What to work on: Your output should be the exact lines from the start of the data through the line containing "(379, 329) = (641, 307): turquoise", with no pictures.

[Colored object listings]
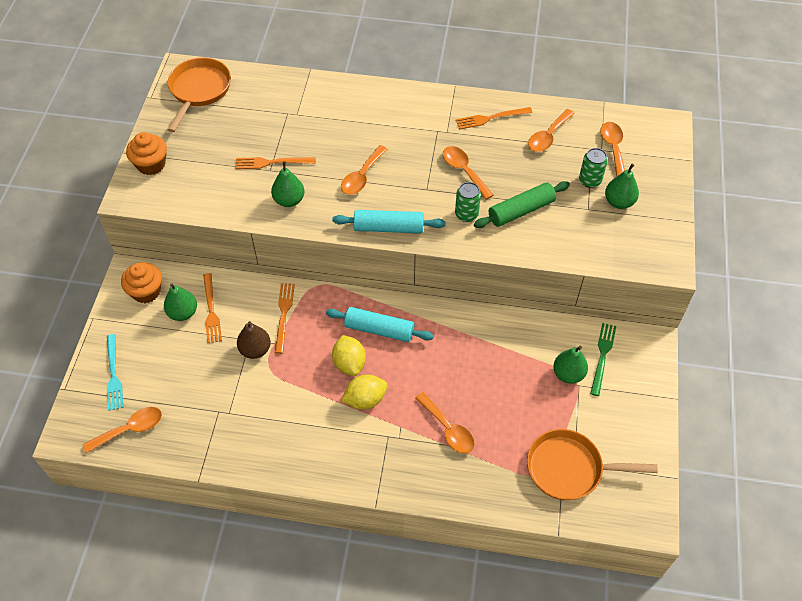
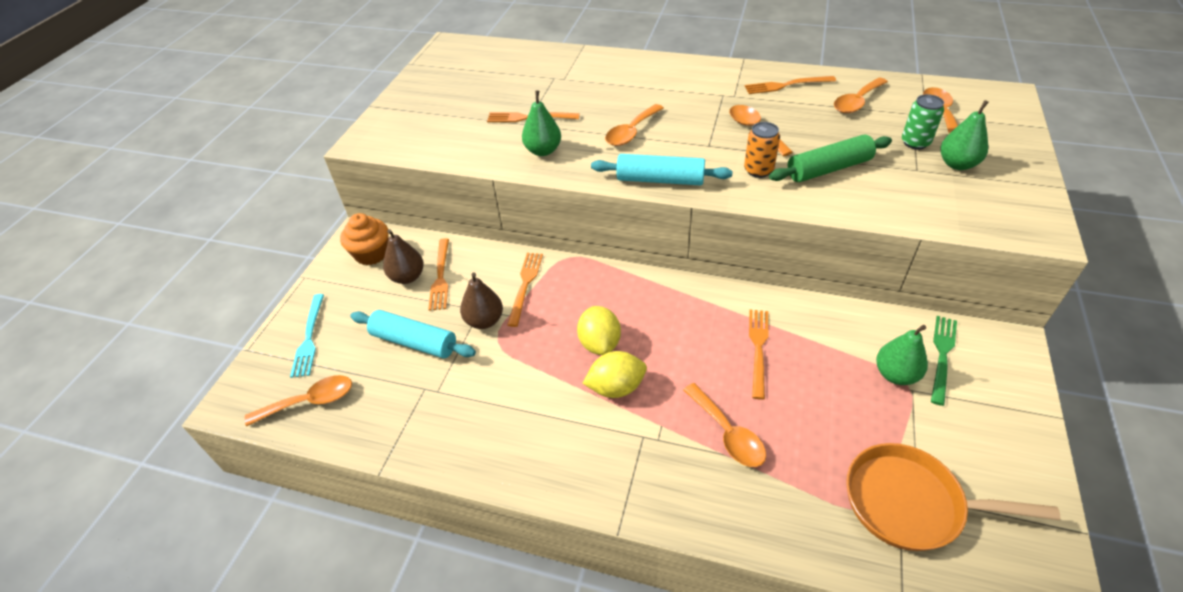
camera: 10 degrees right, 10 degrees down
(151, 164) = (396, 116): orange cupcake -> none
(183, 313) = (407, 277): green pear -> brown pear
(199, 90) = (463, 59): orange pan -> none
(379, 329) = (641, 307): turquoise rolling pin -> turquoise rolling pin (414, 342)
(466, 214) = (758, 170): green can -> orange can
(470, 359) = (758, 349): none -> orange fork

Answer to this task:
camera: 10 degrees right, 10 degrees down
(151, 164) = (396, 116): orange cupcake -> none
(183, 313) = (407, 277): green pear -> brown pear
(199, 90) = (463, 59): orange pan -> none
(379, 329) = (641, 307): turquoise rolling pin -> turquoise rolling pin (414, 342)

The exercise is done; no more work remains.